**THE TASK:** Write out, word for word, every line in the data below from the one containing "none -> tan brick B6:C7 level 1" to the one containing "none -> pink cone A8 level 2", both of them included.

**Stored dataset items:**
***
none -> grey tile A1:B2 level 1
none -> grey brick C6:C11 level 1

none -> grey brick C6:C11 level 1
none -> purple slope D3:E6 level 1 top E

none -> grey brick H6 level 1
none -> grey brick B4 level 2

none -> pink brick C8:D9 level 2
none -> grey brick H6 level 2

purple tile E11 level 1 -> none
***
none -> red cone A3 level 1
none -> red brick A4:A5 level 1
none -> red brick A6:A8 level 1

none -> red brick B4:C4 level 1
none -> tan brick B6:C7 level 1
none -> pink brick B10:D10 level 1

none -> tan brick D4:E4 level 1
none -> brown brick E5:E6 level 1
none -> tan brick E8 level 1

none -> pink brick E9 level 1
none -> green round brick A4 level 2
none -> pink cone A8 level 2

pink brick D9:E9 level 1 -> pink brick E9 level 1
***
**SOLUTION FOR THIS TASK:**
none -> tan brick B6:C7 level 1
none -> pink brick B10:D10 level 1

none -> tan brick D4:E4 level 1
none -> brown brick E5:E6 level 1
none -> tan brick E8 level 1

none -> pink brick E9 level 1
none -> green round brick A4 level 2
none -> pink cone A8 level 2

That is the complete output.